--- Scene edit records ---
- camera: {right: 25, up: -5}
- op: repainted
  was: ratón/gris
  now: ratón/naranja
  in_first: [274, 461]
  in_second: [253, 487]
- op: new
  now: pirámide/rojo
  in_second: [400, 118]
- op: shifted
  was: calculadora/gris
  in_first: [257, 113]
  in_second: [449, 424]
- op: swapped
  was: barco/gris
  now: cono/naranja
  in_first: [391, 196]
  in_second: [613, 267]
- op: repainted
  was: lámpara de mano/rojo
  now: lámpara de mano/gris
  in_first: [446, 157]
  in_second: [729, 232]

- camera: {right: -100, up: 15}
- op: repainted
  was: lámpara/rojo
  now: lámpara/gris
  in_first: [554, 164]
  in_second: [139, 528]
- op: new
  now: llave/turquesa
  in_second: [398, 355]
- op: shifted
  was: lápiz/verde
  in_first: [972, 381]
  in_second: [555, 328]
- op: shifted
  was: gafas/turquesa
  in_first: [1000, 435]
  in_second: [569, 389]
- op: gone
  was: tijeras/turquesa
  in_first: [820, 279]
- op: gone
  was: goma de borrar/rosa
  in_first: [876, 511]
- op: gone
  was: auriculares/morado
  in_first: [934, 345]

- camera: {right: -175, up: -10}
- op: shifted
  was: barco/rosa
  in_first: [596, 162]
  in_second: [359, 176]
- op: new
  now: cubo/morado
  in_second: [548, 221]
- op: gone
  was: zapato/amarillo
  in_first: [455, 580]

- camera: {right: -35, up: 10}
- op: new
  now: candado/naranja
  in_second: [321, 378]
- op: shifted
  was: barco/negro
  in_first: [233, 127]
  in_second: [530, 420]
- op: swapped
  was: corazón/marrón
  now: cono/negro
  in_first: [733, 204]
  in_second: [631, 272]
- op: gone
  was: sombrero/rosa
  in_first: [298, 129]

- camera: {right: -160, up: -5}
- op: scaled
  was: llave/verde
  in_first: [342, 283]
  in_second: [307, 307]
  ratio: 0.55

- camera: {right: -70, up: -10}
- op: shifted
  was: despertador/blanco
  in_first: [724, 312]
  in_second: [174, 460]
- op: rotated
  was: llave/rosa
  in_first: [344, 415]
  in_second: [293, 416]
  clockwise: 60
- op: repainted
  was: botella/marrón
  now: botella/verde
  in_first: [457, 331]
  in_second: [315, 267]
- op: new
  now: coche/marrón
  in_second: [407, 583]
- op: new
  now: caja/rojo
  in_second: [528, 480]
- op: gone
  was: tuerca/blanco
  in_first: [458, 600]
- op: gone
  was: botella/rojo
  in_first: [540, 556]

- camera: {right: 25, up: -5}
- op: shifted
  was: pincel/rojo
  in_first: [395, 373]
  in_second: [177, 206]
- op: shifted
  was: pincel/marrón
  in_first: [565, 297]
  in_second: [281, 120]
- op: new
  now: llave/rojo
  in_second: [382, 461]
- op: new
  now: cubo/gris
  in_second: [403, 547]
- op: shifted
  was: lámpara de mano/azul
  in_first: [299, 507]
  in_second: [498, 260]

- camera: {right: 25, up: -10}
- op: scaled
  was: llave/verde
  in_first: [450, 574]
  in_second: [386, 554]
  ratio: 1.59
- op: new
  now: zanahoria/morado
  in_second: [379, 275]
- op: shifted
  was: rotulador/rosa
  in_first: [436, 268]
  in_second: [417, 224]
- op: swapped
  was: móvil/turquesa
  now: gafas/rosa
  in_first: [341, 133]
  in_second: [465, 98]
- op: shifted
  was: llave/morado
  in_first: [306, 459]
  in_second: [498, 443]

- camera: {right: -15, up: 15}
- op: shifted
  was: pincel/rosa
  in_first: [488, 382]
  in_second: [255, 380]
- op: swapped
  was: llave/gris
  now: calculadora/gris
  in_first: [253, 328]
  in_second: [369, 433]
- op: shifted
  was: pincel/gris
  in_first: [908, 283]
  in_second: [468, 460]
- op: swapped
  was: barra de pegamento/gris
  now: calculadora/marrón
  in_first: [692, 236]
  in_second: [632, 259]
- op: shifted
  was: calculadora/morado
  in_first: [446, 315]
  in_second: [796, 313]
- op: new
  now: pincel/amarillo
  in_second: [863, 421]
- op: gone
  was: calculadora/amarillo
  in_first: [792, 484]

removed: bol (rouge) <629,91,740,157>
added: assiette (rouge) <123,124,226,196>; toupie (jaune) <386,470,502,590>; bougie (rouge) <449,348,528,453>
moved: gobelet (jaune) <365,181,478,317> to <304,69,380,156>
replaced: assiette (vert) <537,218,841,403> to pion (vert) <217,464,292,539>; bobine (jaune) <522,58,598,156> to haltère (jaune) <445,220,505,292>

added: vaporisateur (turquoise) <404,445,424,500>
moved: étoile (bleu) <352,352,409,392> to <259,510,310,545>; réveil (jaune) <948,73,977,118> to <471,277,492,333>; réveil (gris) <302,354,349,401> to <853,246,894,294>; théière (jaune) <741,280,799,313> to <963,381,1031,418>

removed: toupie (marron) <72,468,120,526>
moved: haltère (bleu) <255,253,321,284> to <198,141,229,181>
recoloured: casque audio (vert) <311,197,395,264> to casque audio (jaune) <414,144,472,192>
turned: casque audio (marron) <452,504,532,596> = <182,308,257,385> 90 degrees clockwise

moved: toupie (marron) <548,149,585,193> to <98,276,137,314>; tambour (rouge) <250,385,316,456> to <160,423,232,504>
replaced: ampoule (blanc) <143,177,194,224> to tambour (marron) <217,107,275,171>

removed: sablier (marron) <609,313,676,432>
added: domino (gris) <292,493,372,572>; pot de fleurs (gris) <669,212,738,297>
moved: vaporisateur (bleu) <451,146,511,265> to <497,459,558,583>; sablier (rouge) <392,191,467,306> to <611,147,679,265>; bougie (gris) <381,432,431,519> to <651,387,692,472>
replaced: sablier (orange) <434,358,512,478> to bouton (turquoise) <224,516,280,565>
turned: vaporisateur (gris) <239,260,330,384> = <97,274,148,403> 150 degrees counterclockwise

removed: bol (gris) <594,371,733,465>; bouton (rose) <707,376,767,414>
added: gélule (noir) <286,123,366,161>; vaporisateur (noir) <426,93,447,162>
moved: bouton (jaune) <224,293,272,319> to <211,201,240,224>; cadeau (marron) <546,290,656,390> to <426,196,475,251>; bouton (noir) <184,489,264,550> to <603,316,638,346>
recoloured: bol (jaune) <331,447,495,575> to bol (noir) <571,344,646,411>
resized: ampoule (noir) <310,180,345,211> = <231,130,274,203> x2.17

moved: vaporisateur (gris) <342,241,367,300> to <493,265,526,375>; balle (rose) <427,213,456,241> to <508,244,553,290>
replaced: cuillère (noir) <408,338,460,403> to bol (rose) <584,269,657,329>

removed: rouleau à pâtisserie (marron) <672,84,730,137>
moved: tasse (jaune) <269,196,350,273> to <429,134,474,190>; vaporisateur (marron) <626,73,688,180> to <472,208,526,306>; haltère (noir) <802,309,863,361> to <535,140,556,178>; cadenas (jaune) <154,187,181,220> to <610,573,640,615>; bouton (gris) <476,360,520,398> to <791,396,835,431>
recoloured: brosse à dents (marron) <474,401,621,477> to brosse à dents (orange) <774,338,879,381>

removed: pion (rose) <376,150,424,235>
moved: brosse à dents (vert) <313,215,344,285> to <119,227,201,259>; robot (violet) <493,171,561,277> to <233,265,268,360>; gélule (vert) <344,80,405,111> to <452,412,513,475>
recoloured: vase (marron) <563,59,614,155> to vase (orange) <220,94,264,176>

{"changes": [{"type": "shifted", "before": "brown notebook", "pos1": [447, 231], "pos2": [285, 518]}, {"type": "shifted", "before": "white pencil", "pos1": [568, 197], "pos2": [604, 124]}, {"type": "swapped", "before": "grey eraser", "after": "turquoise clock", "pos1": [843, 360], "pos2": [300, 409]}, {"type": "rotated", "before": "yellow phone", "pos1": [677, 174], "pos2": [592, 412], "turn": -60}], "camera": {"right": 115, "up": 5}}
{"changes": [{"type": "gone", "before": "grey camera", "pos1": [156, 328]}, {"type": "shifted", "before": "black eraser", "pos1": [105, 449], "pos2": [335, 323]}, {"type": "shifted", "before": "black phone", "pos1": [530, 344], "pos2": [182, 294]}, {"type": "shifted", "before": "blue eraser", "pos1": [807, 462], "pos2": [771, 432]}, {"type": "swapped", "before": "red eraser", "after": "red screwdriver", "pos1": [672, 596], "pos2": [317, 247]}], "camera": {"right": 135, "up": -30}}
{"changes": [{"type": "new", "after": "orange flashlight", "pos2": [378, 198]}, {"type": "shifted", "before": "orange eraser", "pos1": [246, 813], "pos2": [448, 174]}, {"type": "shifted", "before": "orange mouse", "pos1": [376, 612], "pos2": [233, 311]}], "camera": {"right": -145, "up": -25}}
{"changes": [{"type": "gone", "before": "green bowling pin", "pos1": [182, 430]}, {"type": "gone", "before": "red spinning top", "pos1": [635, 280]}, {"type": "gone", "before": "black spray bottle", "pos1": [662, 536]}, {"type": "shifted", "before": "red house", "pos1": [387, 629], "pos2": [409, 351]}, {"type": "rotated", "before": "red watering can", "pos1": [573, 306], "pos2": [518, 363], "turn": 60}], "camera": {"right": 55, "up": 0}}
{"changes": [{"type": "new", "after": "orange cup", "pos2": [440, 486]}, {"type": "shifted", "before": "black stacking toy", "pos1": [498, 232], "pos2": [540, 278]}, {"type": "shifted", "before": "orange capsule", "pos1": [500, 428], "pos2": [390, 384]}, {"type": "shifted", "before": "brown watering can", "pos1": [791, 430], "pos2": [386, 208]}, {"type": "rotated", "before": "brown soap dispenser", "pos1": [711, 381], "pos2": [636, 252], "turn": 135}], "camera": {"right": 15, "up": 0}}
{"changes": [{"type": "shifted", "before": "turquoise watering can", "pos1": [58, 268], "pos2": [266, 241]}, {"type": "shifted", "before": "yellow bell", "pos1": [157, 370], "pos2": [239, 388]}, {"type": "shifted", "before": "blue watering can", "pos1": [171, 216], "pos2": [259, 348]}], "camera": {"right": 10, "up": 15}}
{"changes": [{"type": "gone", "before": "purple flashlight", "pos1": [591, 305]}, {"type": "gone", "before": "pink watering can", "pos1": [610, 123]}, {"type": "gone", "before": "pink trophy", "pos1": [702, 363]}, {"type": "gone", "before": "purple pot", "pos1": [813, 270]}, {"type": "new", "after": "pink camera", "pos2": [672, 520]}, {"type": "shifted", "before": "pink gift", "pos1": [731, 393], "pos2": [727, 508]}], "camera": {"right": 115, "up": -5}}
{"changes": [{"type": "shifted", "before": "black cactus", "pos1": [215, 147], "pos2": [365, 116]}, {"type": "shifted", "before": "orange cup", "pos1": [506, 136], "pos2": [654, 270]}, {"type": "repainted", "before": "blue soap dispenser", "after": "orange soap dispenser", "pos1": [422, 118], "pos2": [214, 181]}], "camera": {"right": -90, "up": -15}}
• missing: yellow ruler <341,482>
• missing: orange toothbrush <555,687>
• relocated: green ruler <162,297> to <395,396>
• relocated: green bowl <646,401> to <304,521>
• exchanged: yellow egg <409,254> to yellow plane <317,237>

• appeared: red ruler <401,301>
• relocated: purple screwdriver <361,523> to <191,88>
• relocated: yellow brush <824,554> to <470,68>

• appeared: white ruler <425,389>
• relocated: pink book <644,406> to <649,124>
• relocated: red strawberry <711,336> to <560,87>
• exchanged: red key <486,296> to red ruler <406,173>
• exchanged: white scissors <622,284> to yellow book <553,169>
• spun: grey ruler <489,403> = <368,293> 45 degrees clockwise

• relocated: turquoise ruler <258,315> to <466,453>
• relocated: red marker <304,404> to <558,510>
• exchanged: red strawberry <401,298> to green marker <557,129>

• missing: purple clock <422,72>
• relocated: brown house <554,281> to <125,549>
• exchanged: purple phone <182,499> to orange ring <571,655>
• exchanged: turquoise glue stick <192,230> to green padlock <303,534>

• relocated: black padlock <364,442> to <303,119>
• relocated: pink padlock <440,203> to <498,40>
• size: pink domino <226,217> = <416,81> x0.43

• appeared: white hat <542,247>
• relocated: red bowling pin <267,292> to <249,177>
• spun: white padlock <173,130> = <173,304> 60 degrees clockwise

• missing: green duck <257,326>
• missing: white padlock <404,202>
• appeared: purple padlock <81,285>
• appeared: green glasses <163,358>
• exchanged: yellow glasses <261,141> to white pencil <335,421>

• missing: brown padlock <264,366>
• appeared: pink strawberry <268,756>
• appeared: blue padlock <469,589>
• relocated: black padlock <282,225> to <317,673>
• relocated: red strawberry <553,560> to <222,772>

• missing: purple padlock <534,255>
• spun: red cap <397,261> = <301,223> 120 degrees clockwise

--- EXERCISE ---
Every line from the line containing "now: cono/naranja" through the line containing "in_first: [446, 157]" in the records above must be retyped exactly. Leave out the rest.

--- RESULT OF THE TASK ---
  now: cono/naranja
  in_first: [391, 196]
  in_second: [613, 267]
- op: repainted
  was: lámpara de mano/rojo
  now: lámpara de mano/gris
  in_first: [446, 157]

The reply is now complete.